===== RECORDS FOR THIS EXERCISE
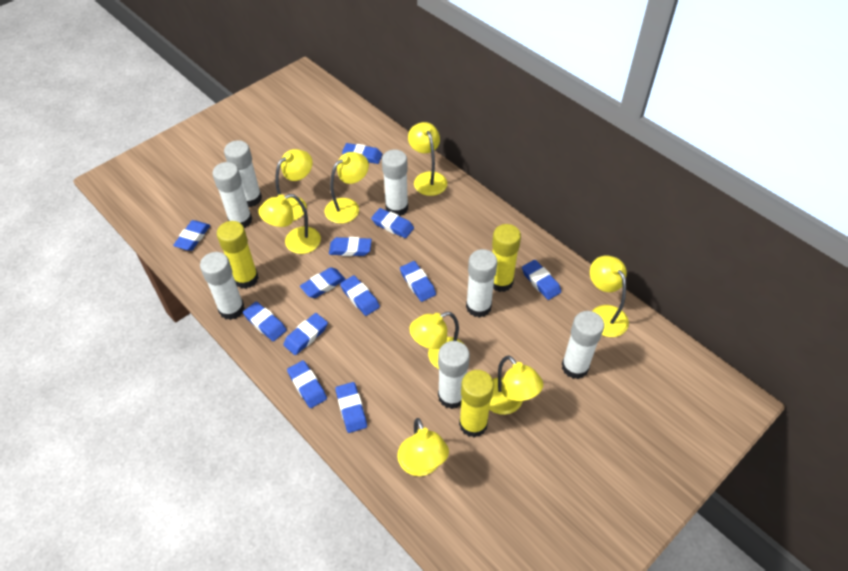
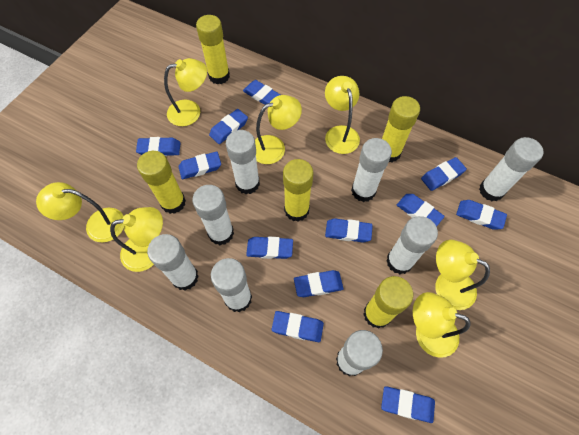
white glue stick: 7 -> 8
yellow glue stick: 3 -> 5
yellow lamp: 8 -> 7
==========
===== RECORDS FOR THIS EXERCISE
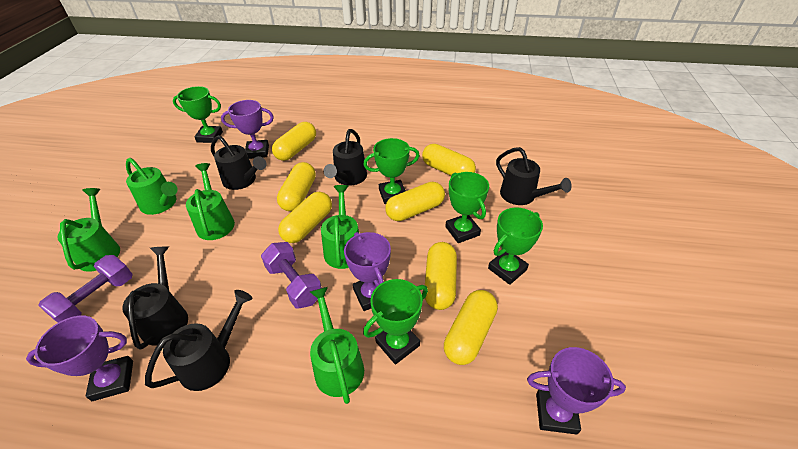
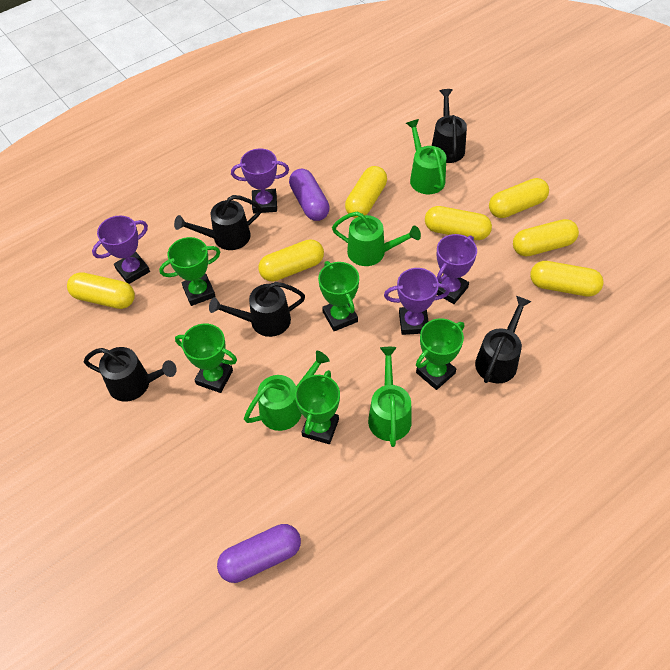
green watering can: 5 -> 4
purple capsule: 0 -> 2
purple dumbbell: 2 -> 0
==========
===== RECORDS FOR THIS EXERCISE
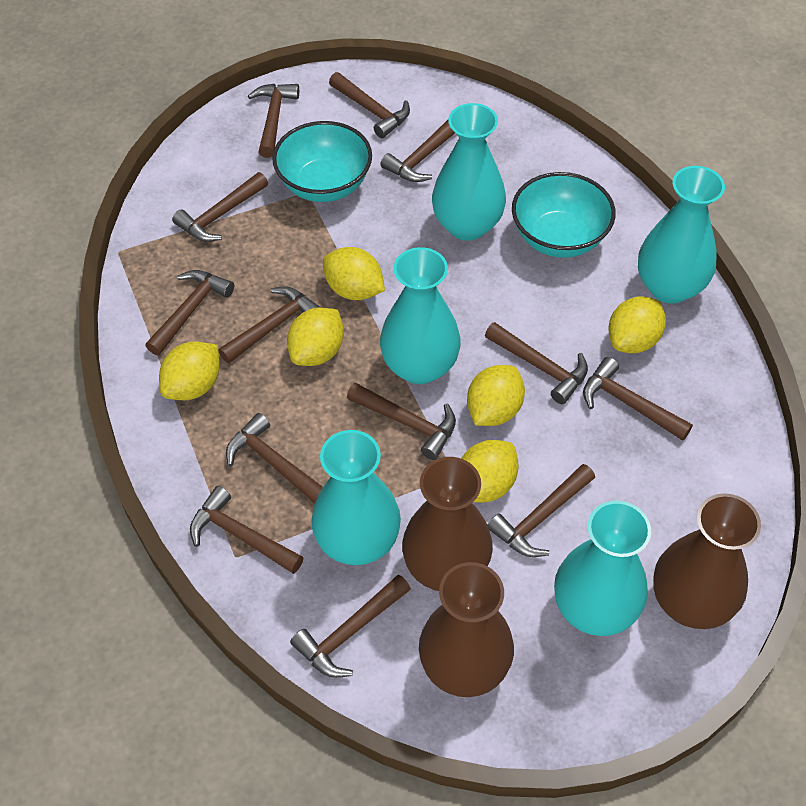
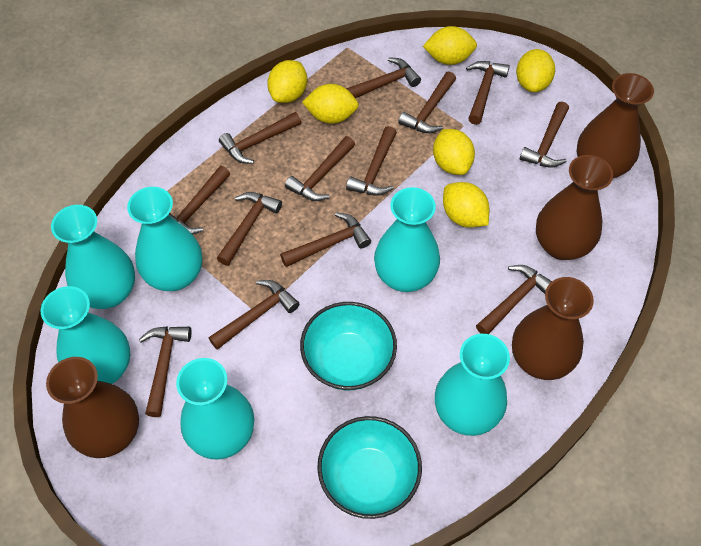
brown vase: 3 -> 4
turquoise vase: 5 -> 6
==========
WORK TO BE COMPLETED — Scan the listing above for the word "stick" and copy every line that holds it.

ANSWER TO THIS TASK —
white glue stick: 7 -> 8
yellow glue stick: 3 -> 5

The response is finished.